> Requirement
Quote, word for word, every line starting at the line that contains "(239, 399) = (139, 431): pink" and ending with the last line of the records; include both of these lines and no others.

(Entries taken from a collection)
########################################
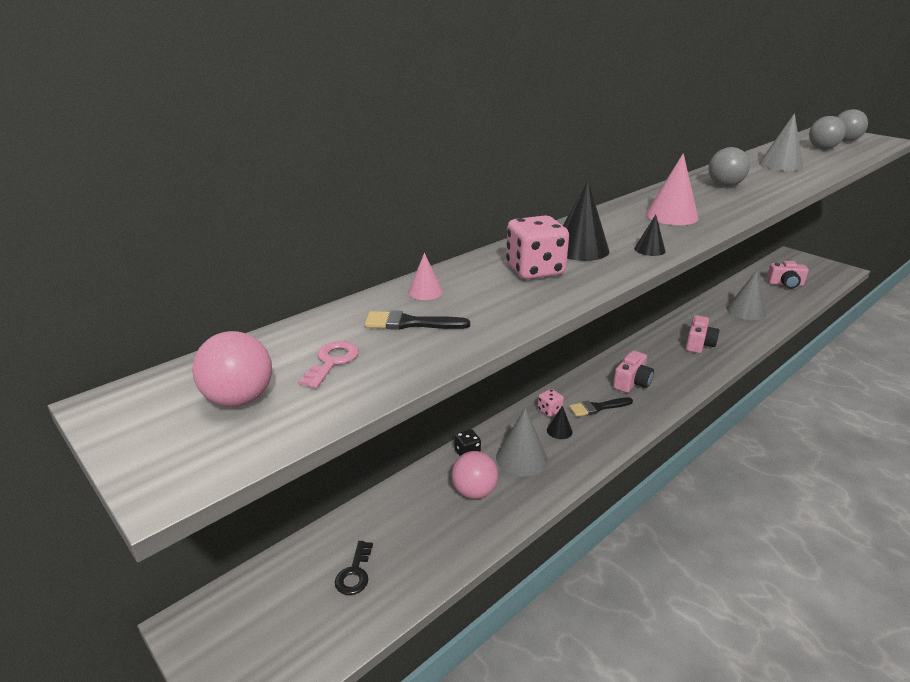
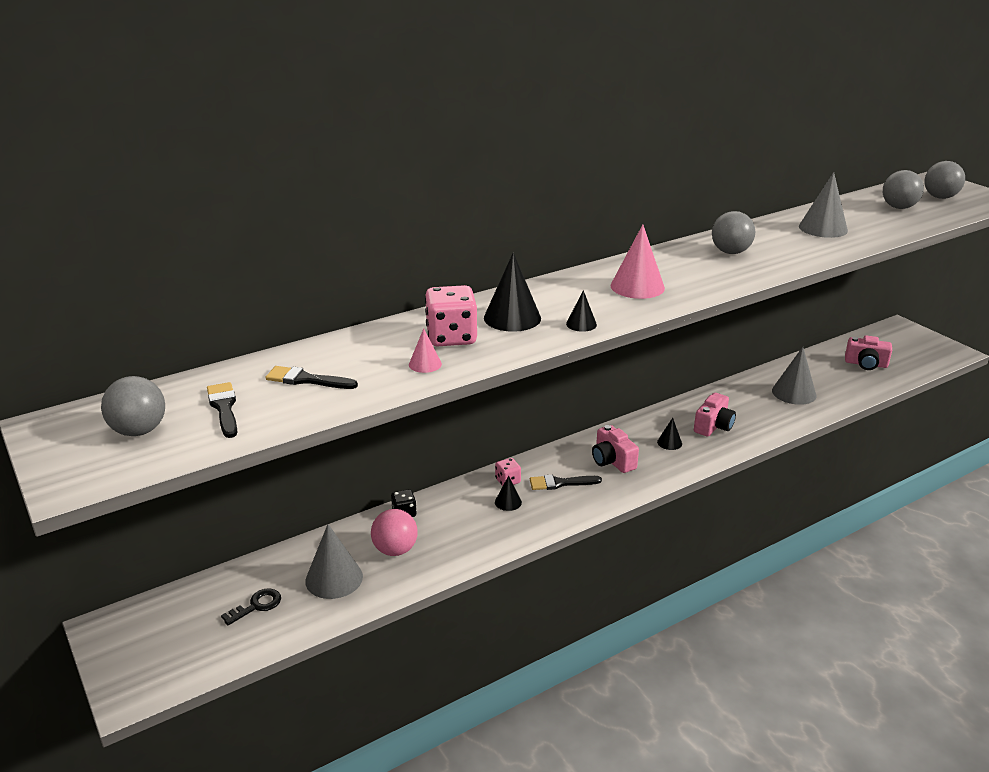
camera: 10 degrees right, 0 degrees up
(239, 399) = (139, 431): pink ball -> grey ball
(332, 362) = (224, 408): pink key -> black brush
(355, 573) = (257, 606): black key -> black key turned 150 degrees counterclockwise
(425, 292) = (337, 351): pink cone -> pink cone (425, 364)
(521, 458) = (456, 524): grey cone -> grey cone (334, 578)
(632, 382) = (612, 461): pink camera -> pink camera turned 105 degrees clockwise
(671, 361) = (669, 442): none -> black cone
########################################
> Written solution
(239, 399) = (139, 431): pink ball -> grey ball
(332, 362) = (224, 408): pink key -> black brush
(355, 573) = (257, 606): black key -> black key turned 150 degrees counterclockwise
(425, 292) = (337, 351): pink cone -> pink cone (425, 364)
(521, 458) = (456, 524): grey cone -> grey cone (334, 578)
(632, 382) = (612, 461): pink camera -> pink camera turned 105 degrees clockwise
(671, 361) = (669, 442): none -> black cone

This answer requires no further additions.